ACTIVITY:
From the entries below, extract every line that includes the word "schottky".

DATASET RECORDS:
• • • • • • •
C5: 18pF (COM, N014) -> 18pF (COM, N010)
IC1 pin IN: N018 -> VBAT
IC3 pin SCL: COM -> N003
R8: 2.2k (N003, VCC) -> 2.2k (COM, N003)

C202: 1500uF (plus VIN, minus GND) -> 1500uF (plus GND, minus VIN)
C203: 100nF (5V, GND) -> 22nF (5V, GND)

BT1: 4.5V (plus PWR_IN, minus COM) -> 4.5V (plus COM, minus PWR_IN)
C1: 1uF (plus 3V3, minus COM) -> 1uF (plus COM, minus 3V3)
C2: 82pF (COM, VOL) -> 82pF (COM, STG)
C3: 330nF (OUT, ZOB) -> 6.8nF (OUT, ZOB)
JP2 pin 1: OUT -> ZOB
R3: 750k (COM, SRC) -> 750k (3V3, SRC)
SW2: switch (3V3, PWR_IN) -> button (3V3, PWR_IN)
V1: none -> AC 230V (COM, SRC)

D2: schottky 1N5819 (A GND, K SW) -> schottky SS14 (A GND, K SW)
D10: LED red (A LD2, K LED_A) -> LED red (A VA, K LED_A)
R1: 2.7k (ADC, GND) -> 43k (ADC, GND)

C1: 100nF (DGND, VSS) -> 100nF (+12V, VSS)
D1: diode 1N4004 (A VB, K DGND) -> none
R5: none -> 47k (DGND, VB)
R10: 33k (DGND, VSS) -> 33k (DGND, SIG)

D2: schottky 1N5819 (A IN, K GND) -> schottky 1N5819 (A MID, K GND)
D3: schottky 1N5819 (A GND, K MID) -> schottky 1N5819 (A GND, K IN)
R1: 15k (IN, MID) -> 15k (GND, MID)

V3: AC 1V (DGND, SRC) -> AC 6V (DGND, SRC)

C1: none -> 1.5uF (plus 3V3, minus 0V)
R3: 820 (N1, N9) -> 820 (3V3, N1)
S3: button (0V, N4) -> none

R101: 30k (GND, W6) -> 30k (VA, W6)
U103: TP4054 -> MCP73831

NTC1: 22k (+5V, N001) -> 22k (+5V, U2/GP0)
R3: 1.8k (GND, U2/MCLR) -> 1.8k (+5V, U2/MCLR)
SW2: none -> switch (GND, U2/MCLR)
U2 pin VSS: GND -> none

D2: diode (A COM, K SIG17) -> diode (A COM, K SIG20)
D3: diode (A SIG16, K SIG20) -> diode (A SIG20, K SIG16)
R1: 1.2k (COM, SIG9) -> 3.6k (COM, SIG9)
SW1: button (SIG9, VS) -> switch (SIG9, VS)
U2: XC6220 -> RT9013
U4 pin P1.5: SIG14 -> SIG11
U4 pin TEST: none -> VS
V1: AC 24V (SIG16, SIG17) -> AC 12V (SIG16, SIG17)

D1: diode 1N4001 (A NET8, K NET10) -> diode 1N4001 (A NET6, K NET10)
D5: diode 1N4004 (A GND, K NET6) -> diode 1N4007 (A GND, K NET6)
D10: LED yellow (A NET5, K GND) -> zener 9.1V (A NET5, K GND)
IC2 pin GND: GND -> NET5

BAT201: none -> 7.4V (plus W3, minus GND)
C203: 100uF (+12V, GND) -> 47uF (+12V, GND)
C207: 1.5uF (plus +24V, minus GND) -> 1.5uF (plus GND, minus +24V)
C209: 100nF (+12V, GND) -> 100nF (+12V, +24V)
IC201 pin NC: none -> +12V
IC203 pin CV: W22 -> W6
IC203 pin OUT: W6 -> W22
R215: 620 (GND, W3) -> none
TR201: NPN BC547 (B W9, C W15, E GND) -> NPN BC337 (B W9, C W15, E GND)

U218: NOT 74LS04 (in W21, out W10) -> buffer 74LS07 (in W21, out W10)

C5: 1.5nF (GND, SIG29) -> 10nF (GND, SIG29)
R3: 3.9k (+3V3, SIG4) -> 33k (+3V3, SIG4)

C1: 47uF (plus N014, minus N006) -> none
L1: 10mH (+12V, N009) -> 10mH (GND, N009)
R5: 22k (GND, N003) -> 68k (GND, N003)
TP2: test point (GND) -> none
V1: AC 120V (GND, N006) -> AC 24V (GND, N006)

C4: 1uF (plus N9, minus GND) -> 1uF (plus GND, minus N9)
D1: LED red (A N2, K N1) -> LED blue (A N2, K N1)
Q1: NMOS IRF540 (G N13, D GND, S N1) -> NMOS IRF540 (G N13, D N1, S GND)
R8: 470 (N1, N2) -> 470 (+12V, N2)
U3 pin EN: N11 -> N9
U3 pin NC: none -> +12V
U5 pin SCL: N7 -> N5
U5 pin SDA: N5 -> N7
• • • • • • •
TASK RESPONSE:
D2: schottky 1N5819 (A GND, K SW) -> schottky SS14 (A GND, K SW)
D2: schottky 1N5819 (A IN, K GND) -> schottky 1N5819 (A MID, K GND)
D3: schottky 1N5819 (A GND, K MID) -> schottky 1N5819 (A GND, K IN)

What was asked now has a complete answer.